→ **Objective**:
Copy out the rows from the start through the line that contains "cold (740, 675)", including that line. Leave the pictures out of your copy.

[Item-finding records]
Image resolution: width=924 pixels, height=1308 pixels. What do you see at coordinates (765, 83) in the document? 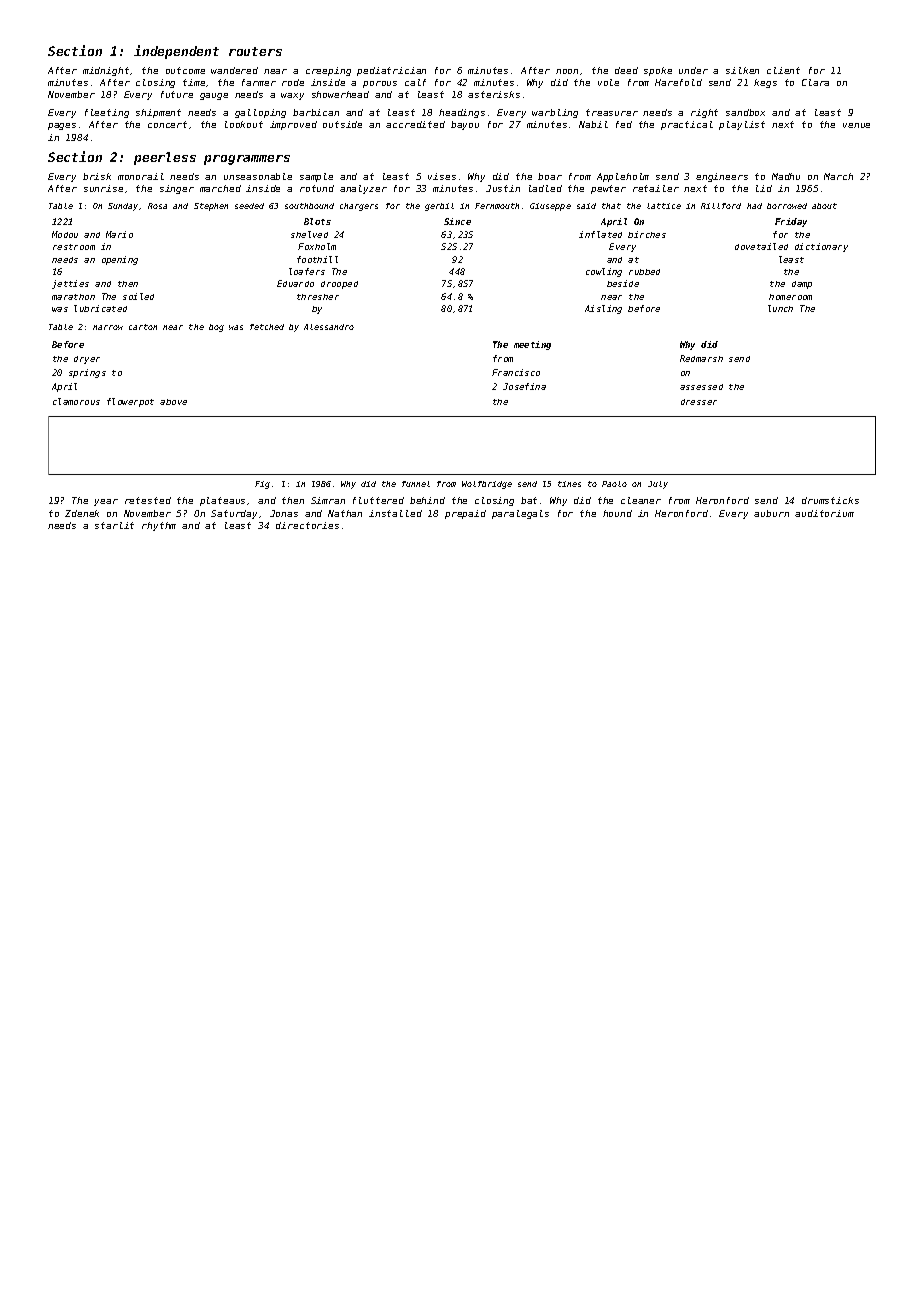
I see `kegs` at bounding box center [765, 83].
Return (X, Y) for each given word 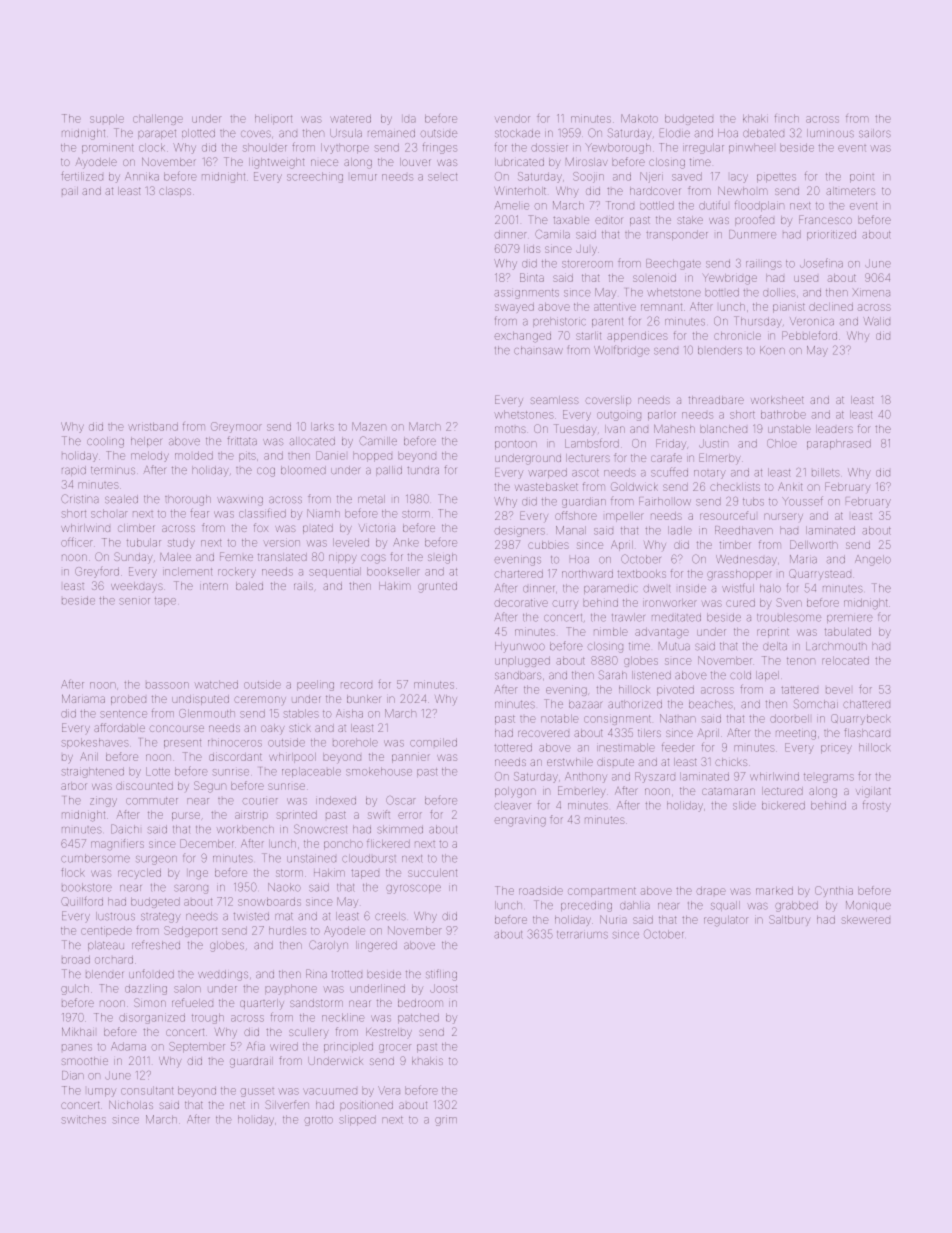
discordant (235, 757)
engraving (520, 822)
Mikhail (78, 1032)
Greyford (97, 572)
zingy (103, 802)
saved (687, 176)
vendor (512, 119)
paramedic (611, 589)
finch (787, 119)
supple (107, 120)
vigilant (873, 792)
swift (379, 814)
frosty (877, 806)
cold (740, 675)
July (586, 250)
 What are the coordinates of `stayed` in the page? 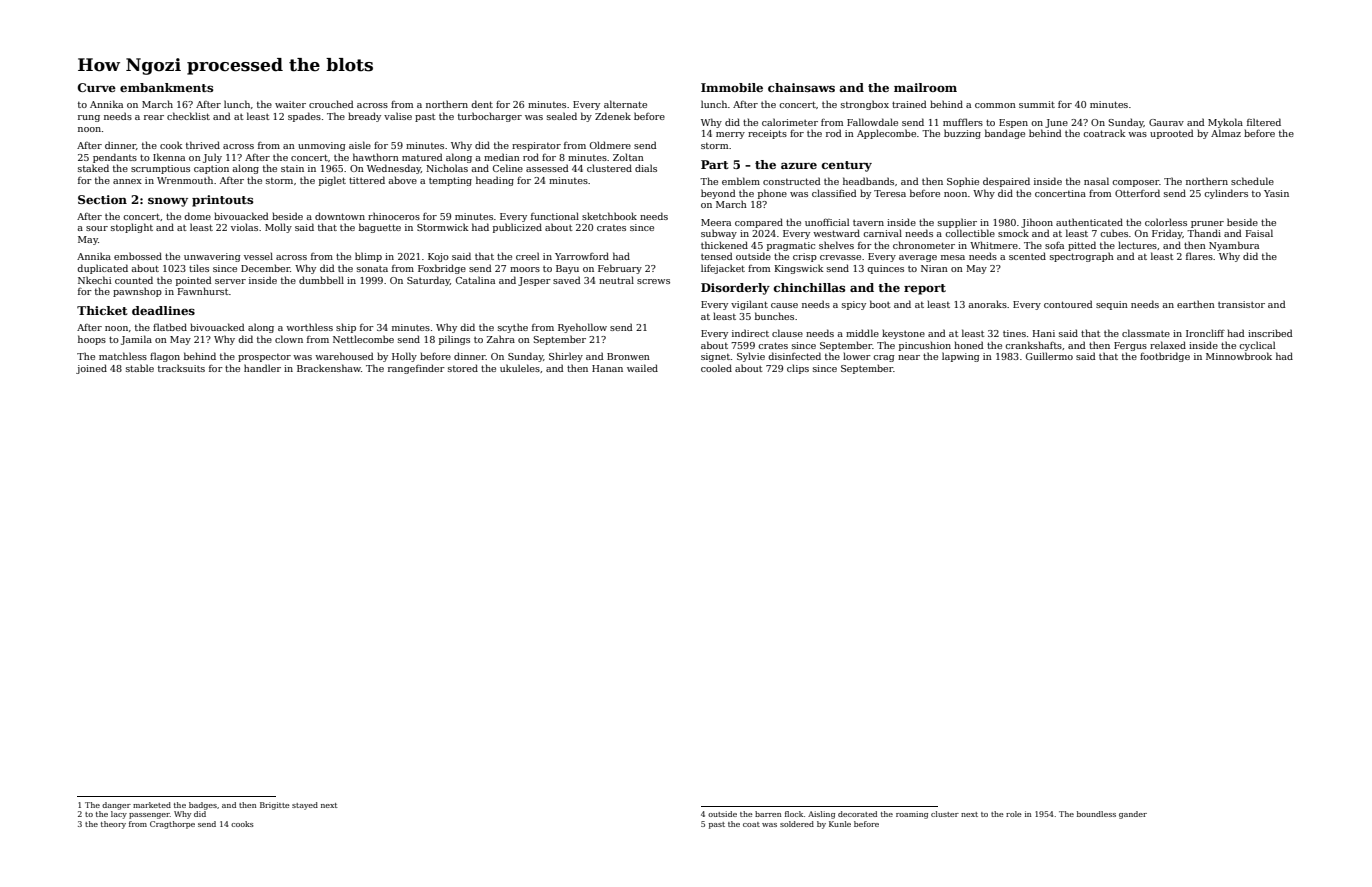 It's located at (305, 806).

→ **Solved exercise**:
Image resolution: width=924 pixels, height=1308 pixels. What do you see at coordinates (765, 83) in the document? 
I see `kegs` at bounding box center [765, 83].
Return (X, Y) for each given word 
discordant (235, 757)
engraving (520, 822)
Mikhail (78, 1032)
Greyford (97, 572)
zingy (103, 802)
saved (687, 176)
vendor (512, 119)
paramedic (611, 589)
finch (787, 119)
supple (107, 120)
vigilant (873, 792)
swift (379, 814)
frosty (877, 806)
cold (740, 675)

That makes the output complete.